→ WHAT THIS TASK INVOLVES
Keep images out and repeat all data exactly.

→ INFORMATION SHOWN
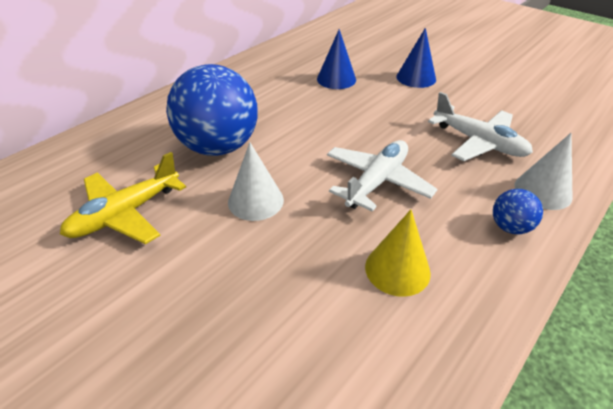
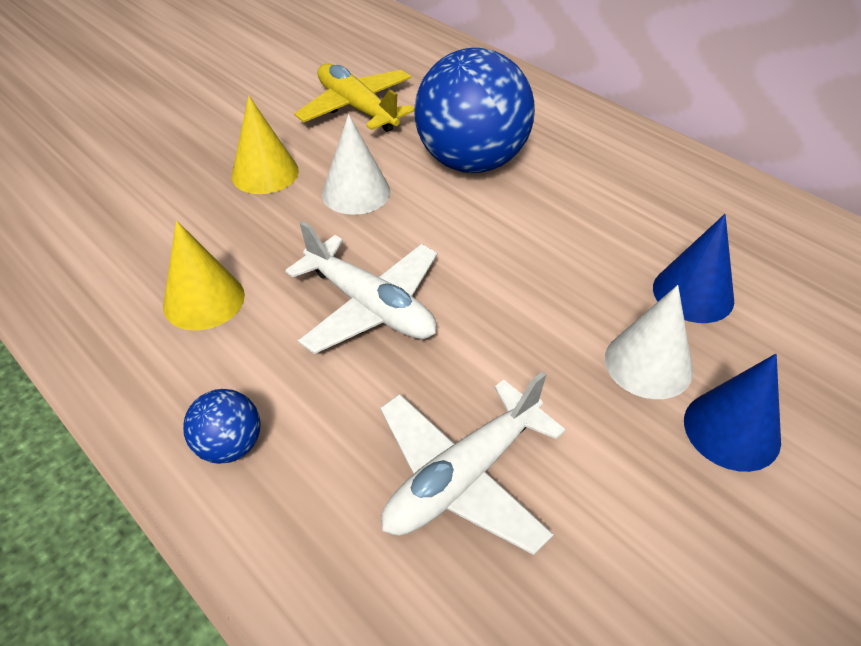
camera: 95 degrees right, 5 degrees up
(226, 263) = (265, 173): none -> yellow cone
(542, 191) = (298, 534): white cone -> white cone (648, 364)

→ REPLY
camera: 95 degrees right, 5 degrees up
(226, 263) = (265, 173): none -> yellow cone
(542, 191) = (298, 534): white cone -> white cone (648, 364)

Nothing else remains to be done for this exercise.